→ Input for this task:
══════════════════════════════

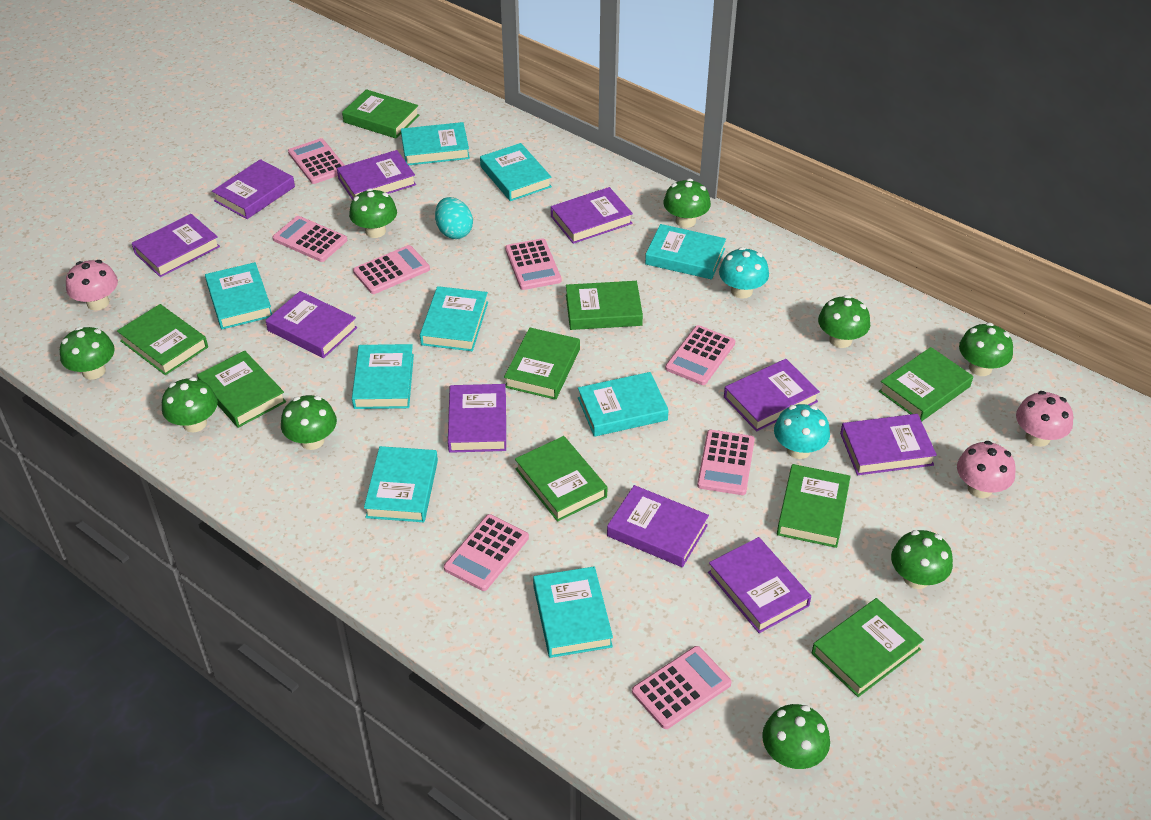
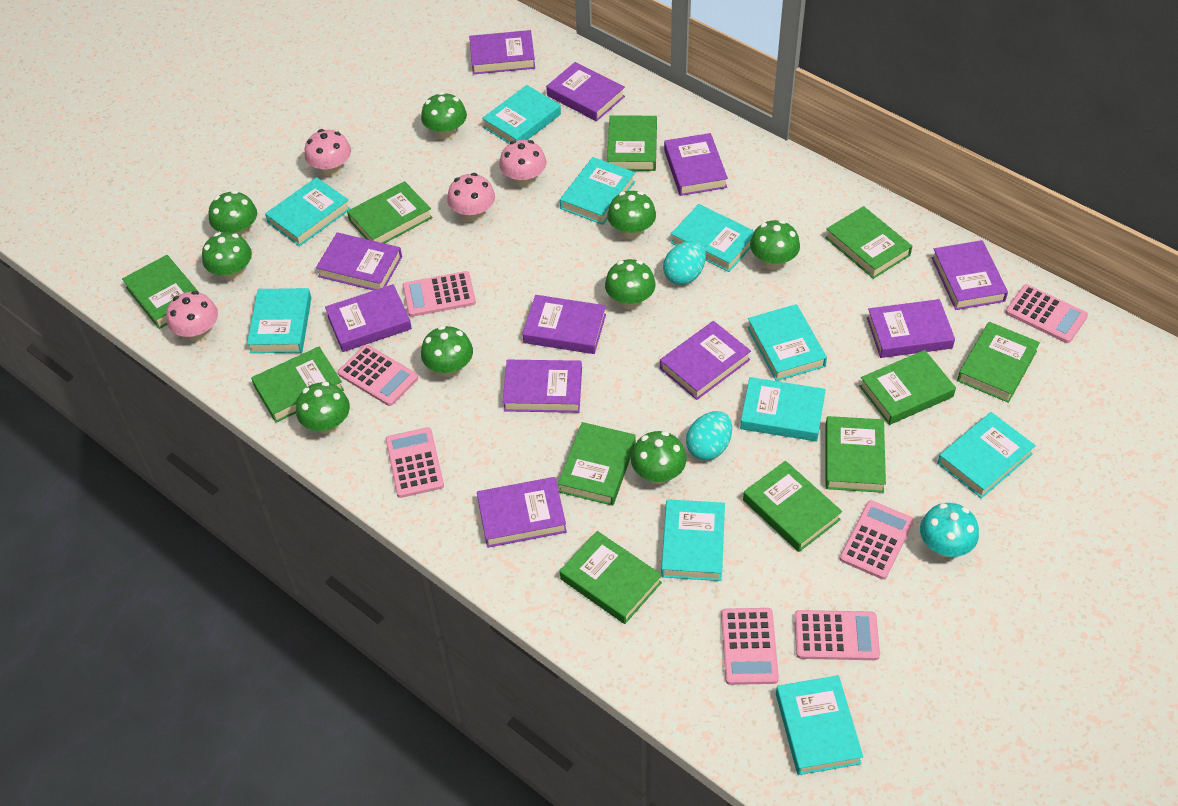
green book: 9 -> 11
pink calculator: 8 -> 7
pink mushroom: 3 -> 4
purple book: 10 -> 11
turquoise book: 9 -> 10
turquoise egg: 1 -> 2
turquoise mushroom: 2 -> 1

══════════════════════════════

→ Assigned task: What you return should match the material word for word, apart from the pictures.

→ Written solution:
green book: 9 -> 11
pink calculator: 8 -> 7
pink mushroom: 3 -> 4
purple book: 10 -> 11
turquoise book: 9 -> 10
turquoise egg: 1 -> 2
turquoise mushroom: 2 -> 1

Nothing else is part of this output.